*** Opening INPUT ***
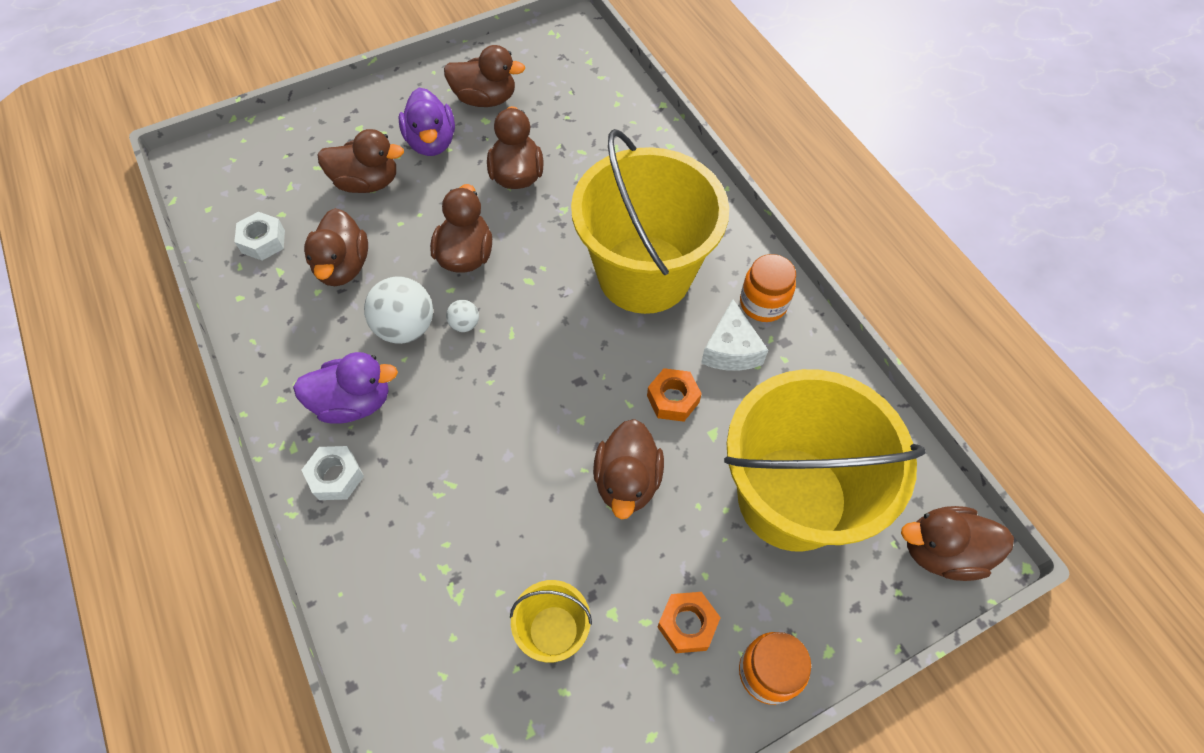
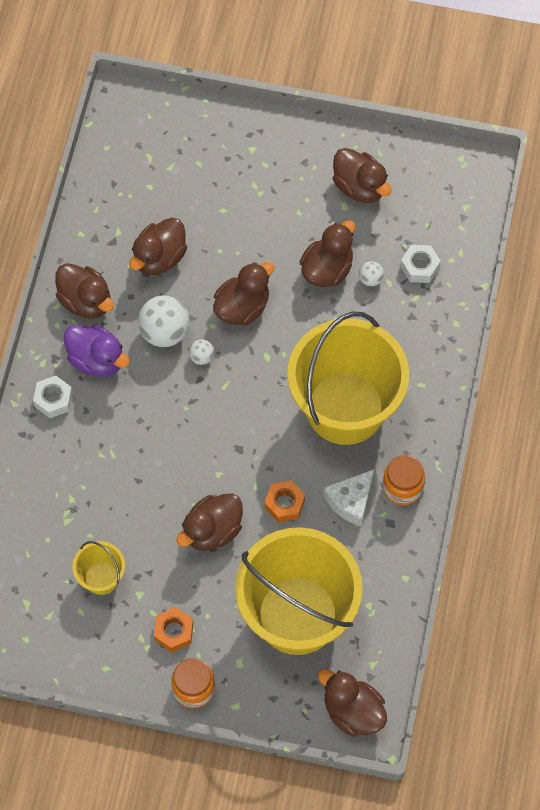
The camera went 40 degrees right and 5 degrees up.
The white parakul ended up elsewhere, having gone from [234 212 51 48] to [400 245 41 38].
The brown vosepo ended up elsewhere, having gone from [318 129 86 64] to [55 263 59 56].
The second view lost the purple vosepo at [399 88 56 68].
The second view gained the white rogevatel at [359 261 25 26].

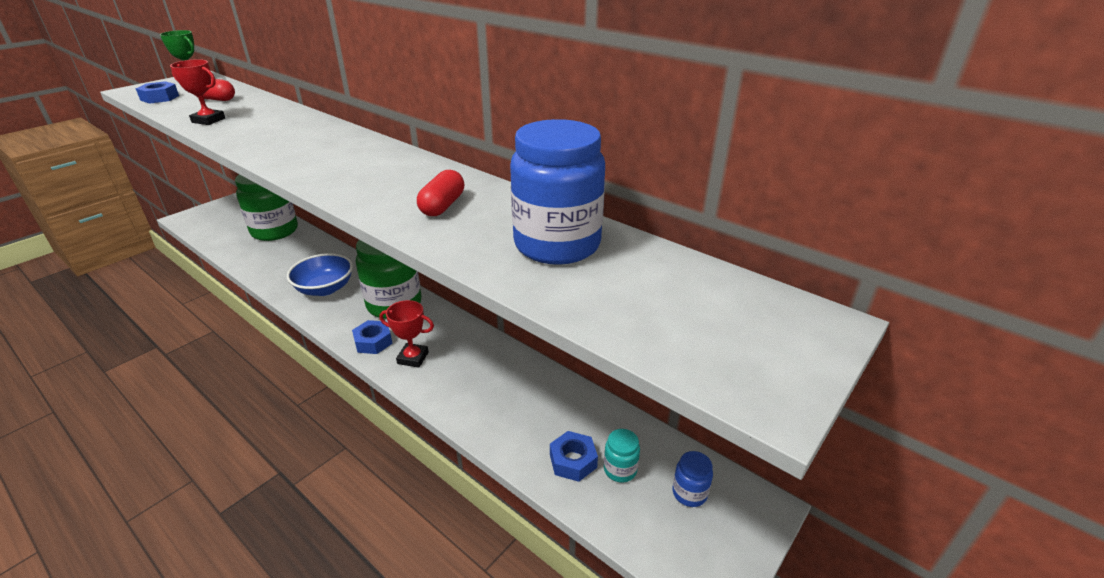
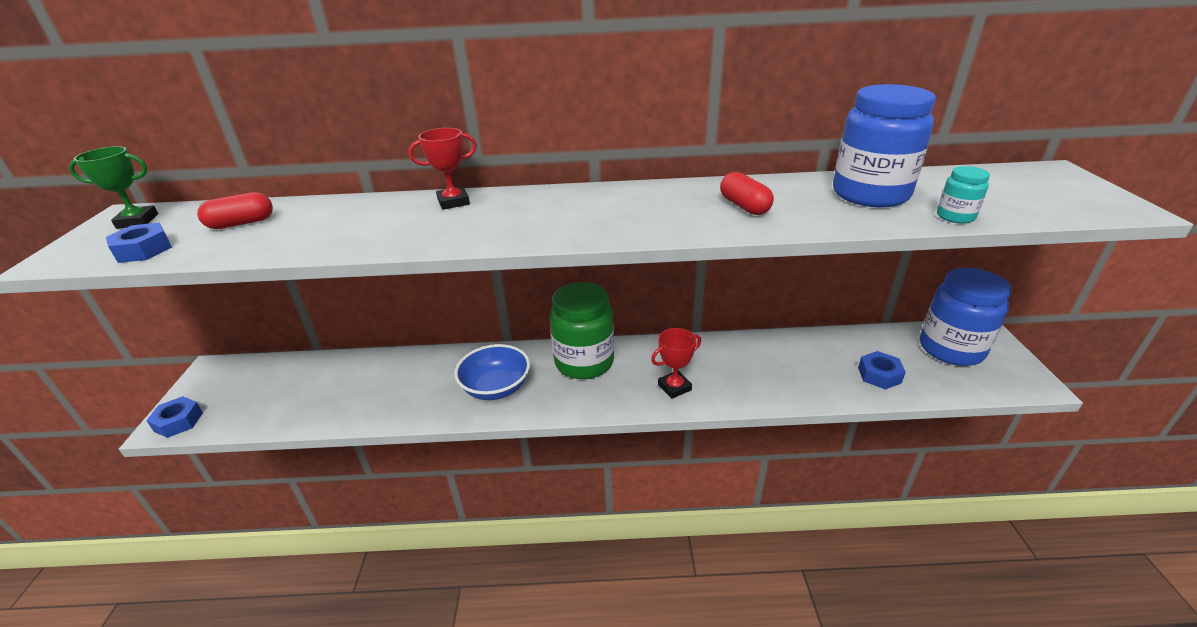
The camera went 40 degrees left and 0 degrees up.
The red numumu ended up elsewhere, having gone from [170 59 55 66] to [409 128 68 82].
The second view lost the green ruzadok at [235 174 63 67].
The blue parakul ended up elsewhere, having gone from [352 320 41 34] to [146 396 57 42].
The turquoise ruzadok ended up elsewhere, having gone from [604 429 36 53] to [937 166 53 58].
The size of the blue ruzadok at [672 451 41 56] changed by a factor of 2.27.

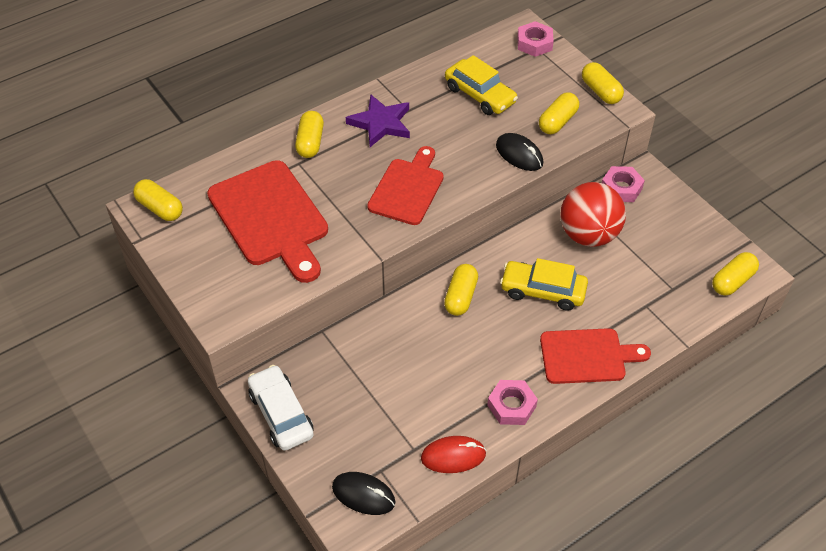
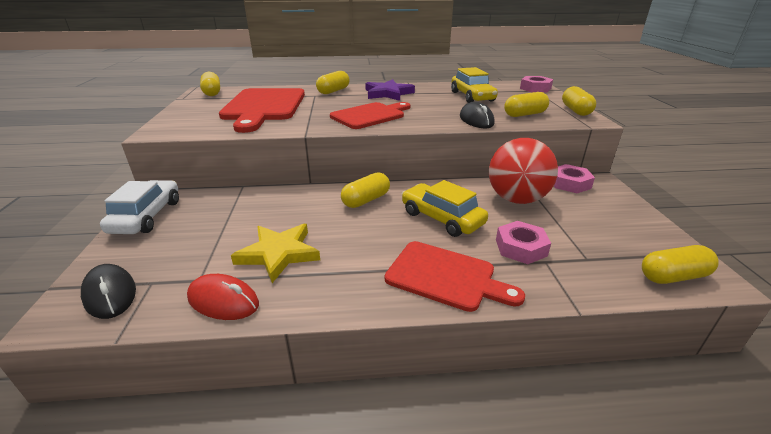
The camera went 30 degrees right and 20 degrees down.
The pink parakul ended up elsewhere, having gone from [487 380 51 45] to [496 221 55 43].
The second view gained the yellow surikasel at [231 224 89 59].

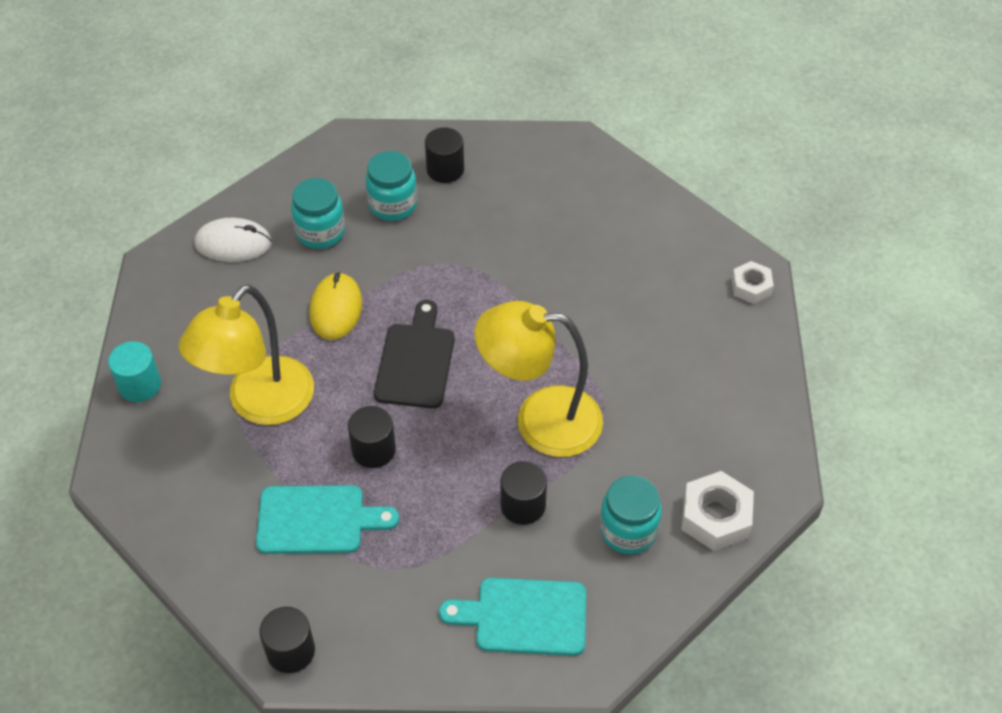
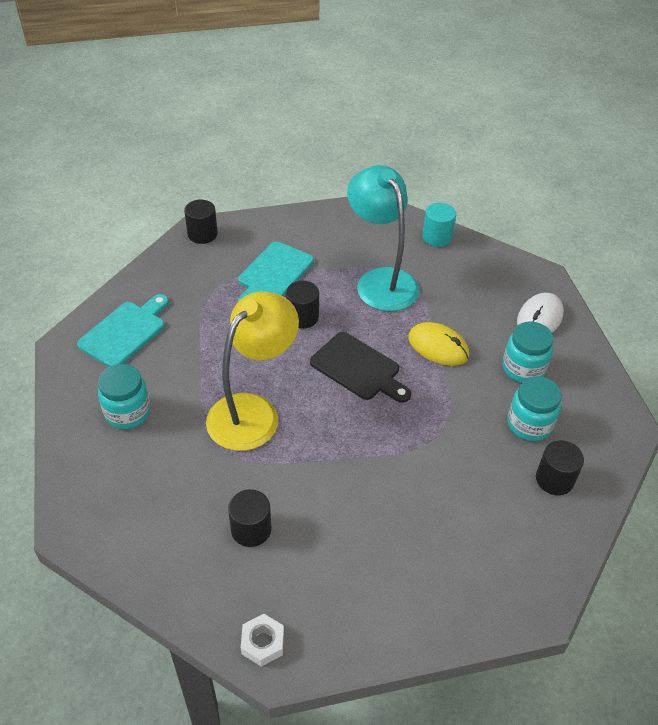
The camera went 120 degrees right and 5 degrees down.
What was the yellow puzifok at [179 284 135 141] turned into the turquoise puzifok at [347 165 73 146].
The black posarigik ended up elsewhere, having gone from [501 461 46 64] to [228 489 44 58].
The second view lost the white parakul at [681 471 73 80].

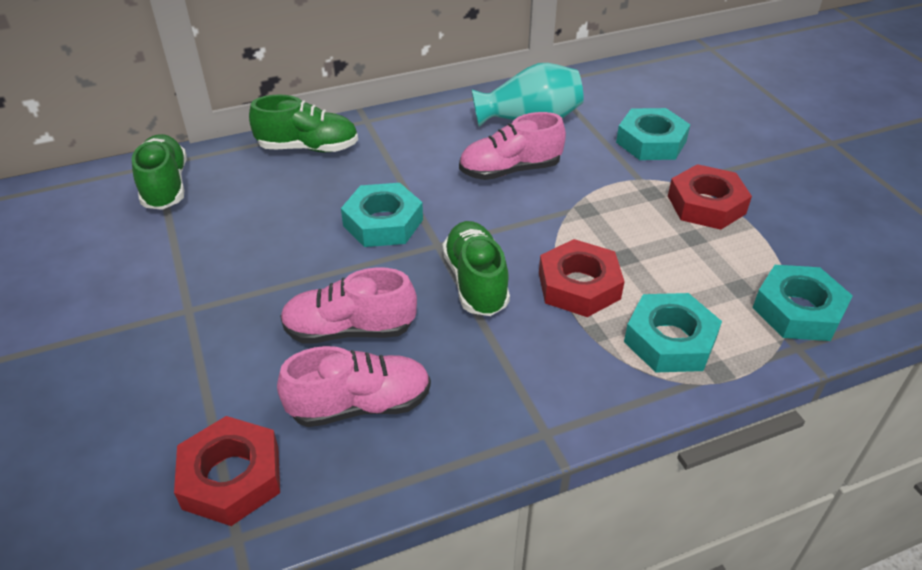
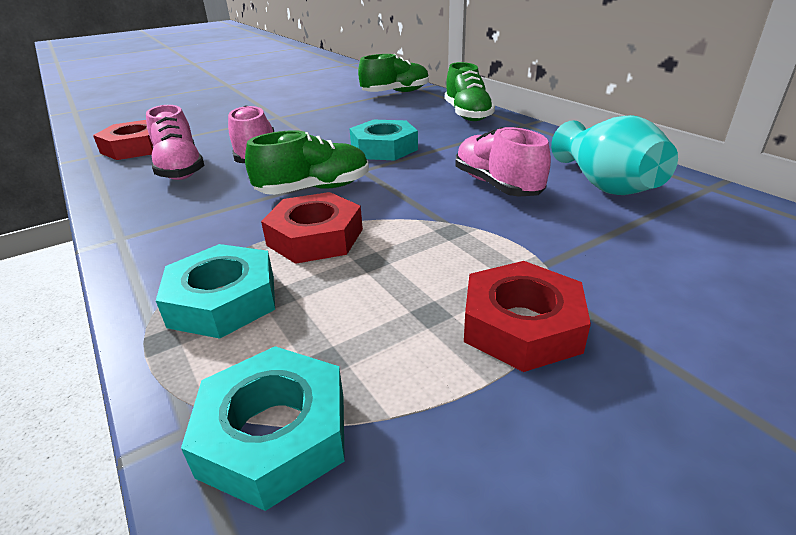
The camera went 80 degrees right and 10 degrees down.
The second view lost the turquoise parakul at [616 108 74 52].

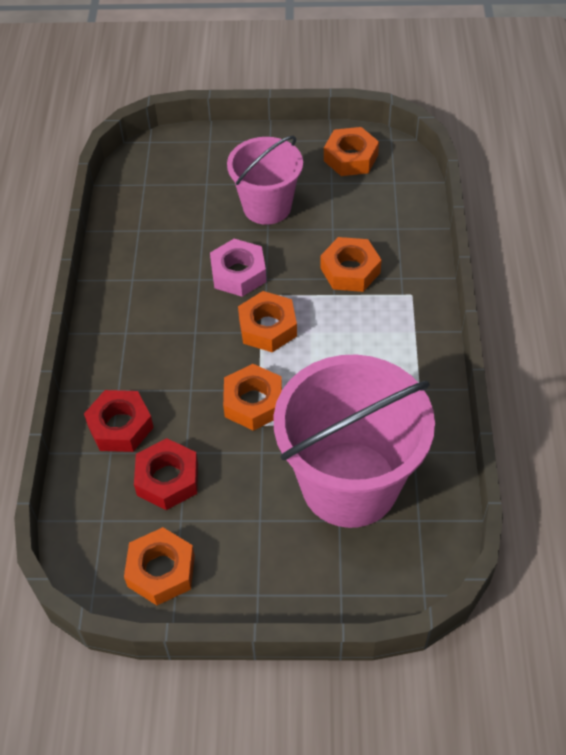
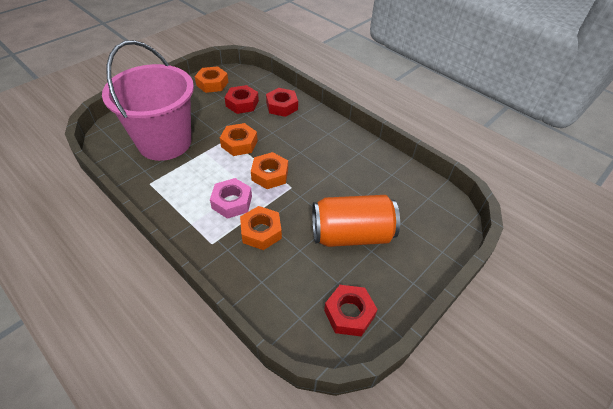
The camera went 130 degrees right and 5 degrees down.
The pink parakul ended up elsewhere, having gone from [210 239 56 58] to [210 178 42 41].
Where the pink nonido stood at [227 136 76 89], the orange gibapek came to stand at [312 195 88 52].
What was the orange parakul at [324 127 55 49] turned into the red parakul at [324 285 54 51].

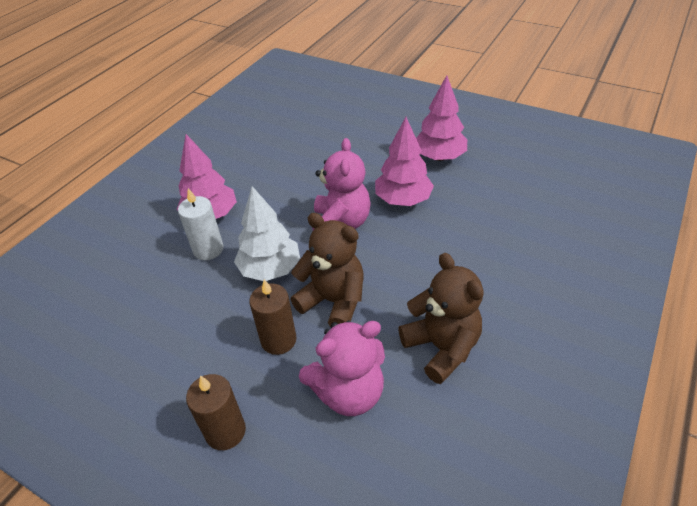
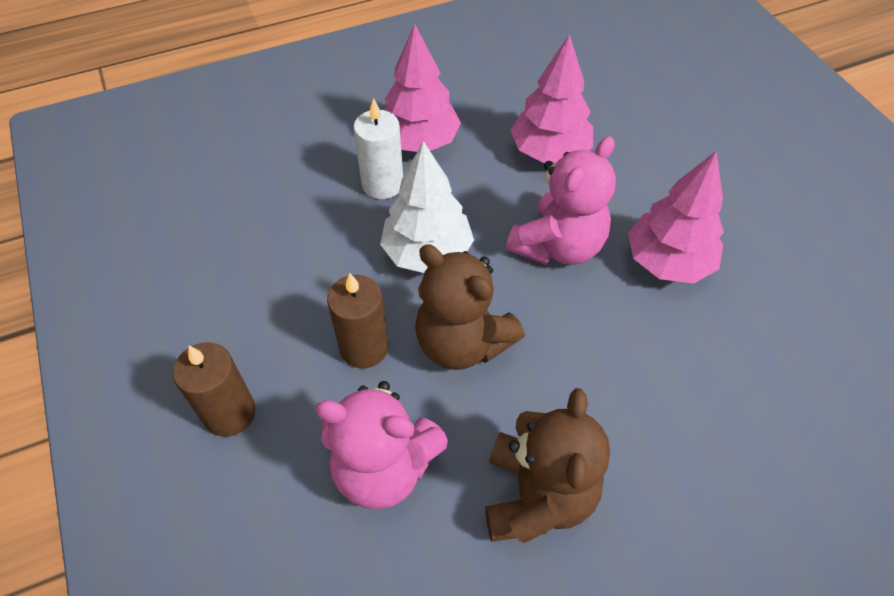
The camera went 35 degrees right and 10 degrees up.
The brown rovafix at [290 213 74 114] ended up facing another way, 150 degrees clockwise from before.
The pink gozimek ended up elsewhere, having gone from [416 75 51 86] to [510 34 83 129].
*** Closing INPUT ***
> _AIM OF THE EXERCISE_:
Looking at the material above, count the lines where the word "vosepo" occurs, and answer with that count alone.

> _RESULT BELOW_:
2